■ WORK REQUIRED ■
Once the line containing "orange pentagon: (681, 441)" is found in the entries below, restate it and each following line word for word, stopping after the line containing "black star: (317, 1299)".
Segment Start: INPUT FOR THIS TASK
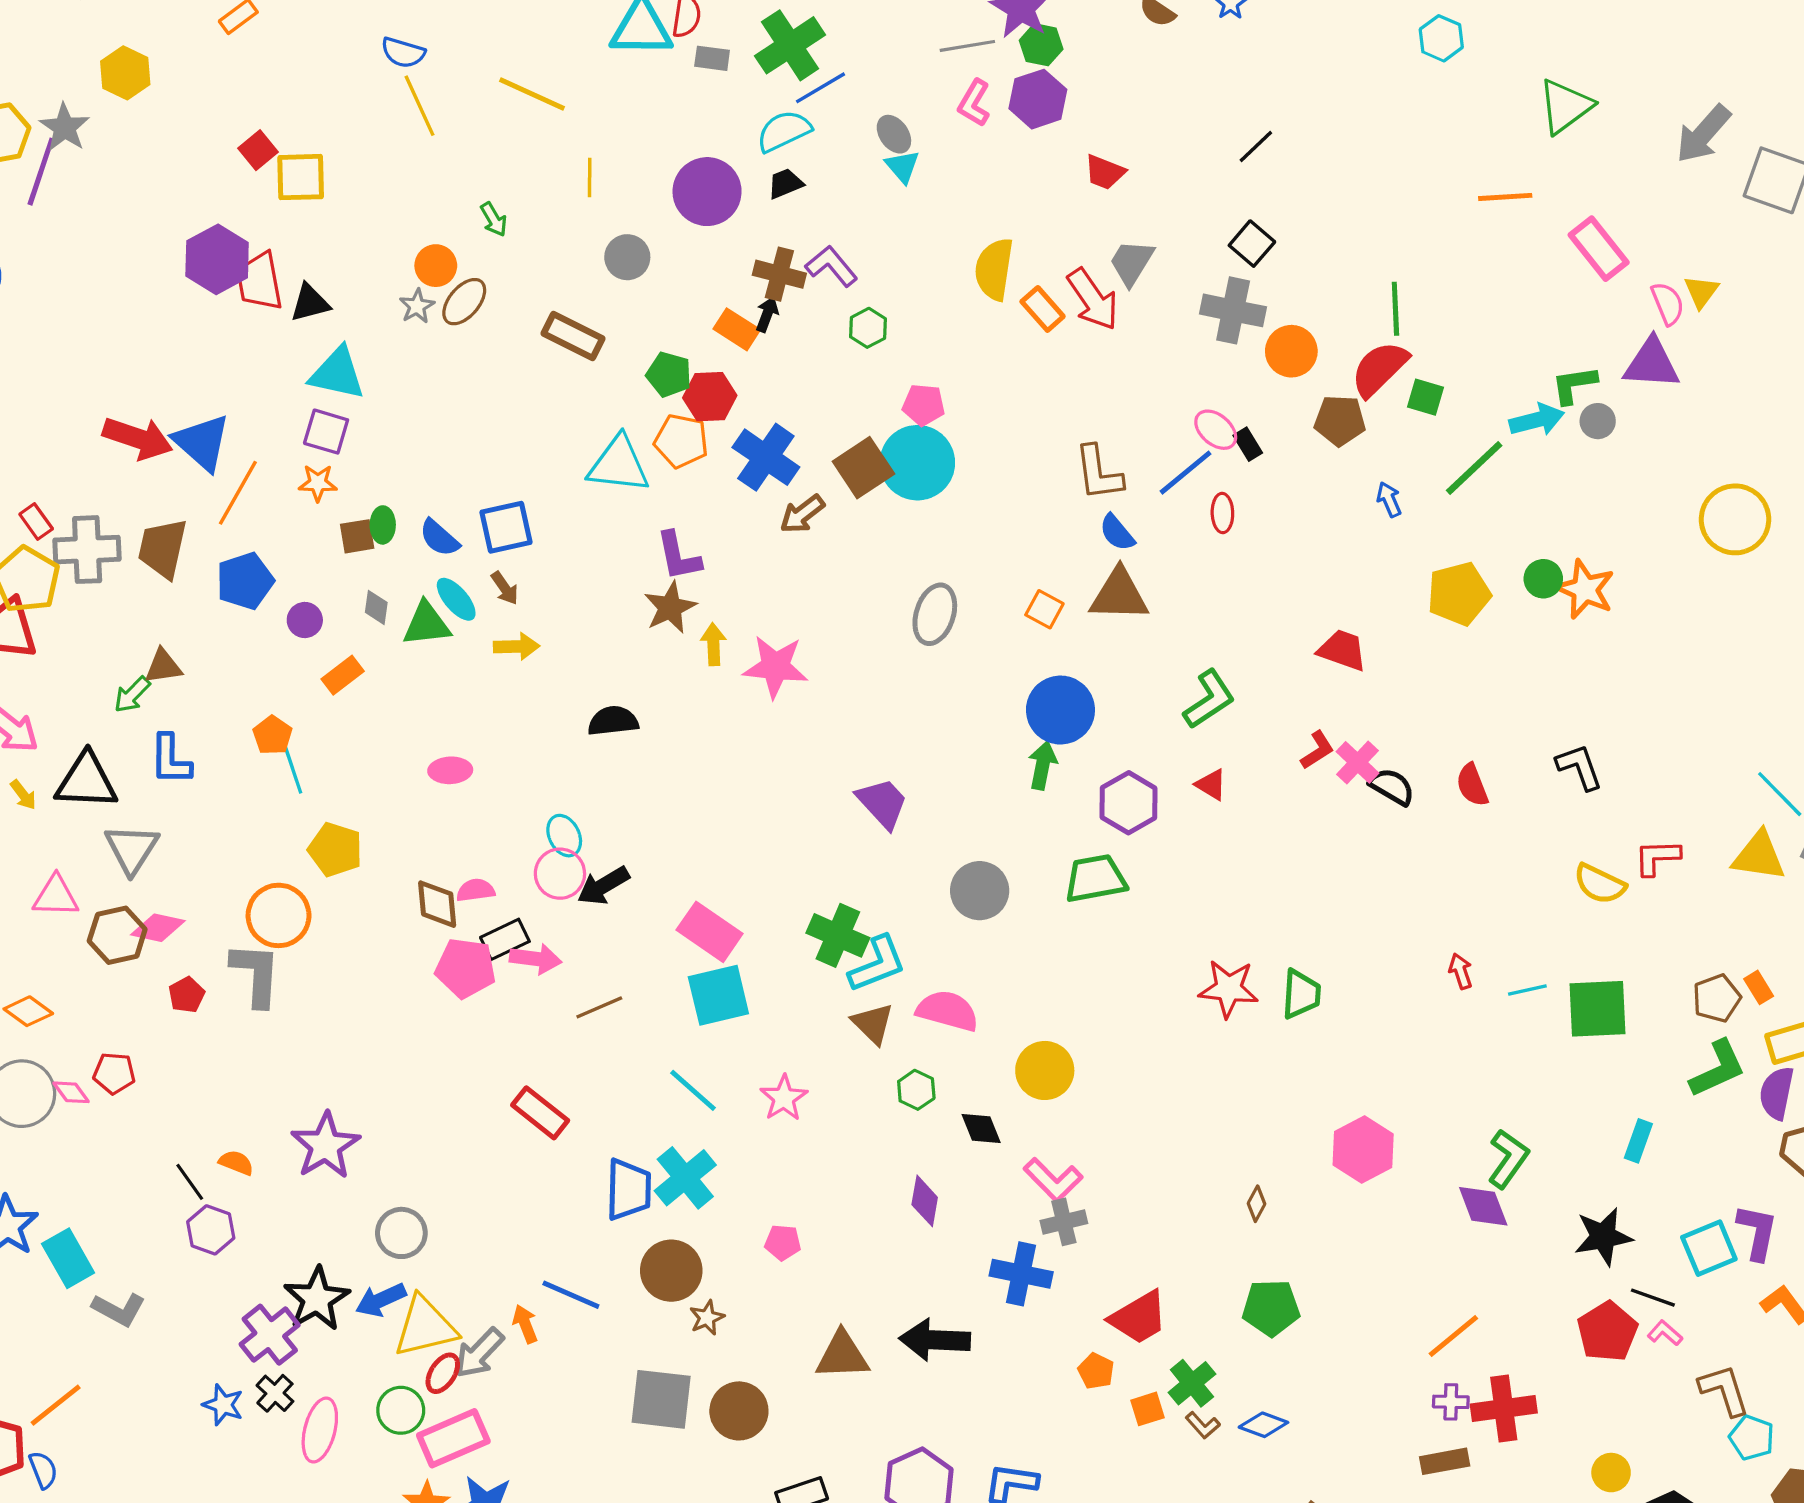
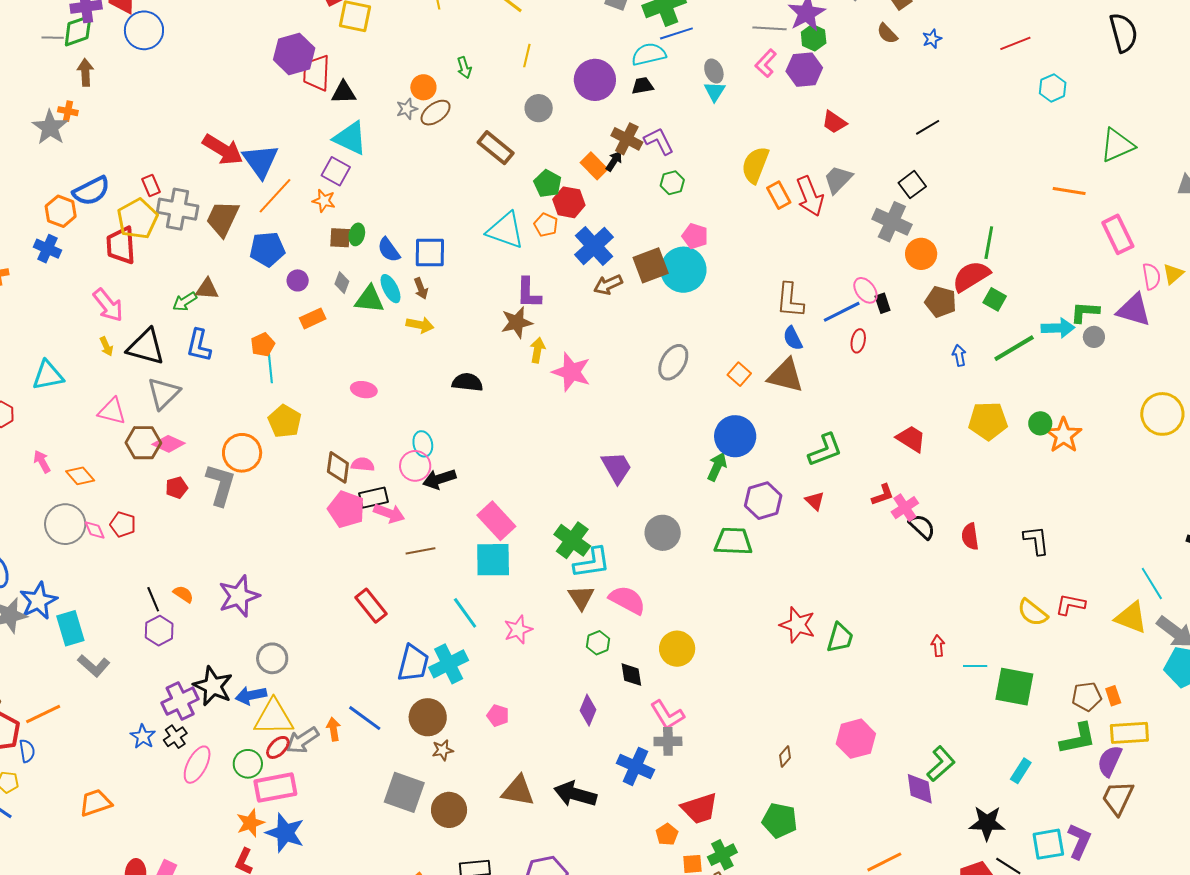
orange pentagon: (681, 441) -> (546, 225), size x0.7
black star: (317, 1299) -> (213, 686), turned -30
Segment End: INPUT FOR THIS TASK
Segment Start: INPUT FOR THIS TASK
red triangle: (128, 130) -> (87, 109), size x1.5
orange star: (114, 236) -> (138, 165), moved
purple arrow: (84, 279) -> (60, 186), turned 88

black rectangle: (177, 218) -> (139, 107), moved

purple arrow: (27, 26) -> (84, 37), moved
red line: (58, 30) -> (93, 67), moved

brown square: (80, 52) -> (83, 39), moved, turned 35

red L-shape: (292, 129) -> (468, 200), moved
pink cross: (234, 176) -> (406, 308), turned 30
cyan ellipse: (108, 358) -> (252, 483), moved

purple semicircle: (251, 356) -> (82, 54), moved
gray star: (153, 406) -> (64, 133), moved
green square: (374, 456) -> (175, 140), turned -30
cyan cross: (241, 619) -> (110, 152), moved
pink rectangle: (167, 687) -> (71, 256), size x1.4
Segment End: INPUT FOR THIS TASK
■ COMPLETED TASK ■
orange pentagon: (681, 441) -> (546, 225), size x0.7
black star: (317, 1299) -> (213, 686), turned -30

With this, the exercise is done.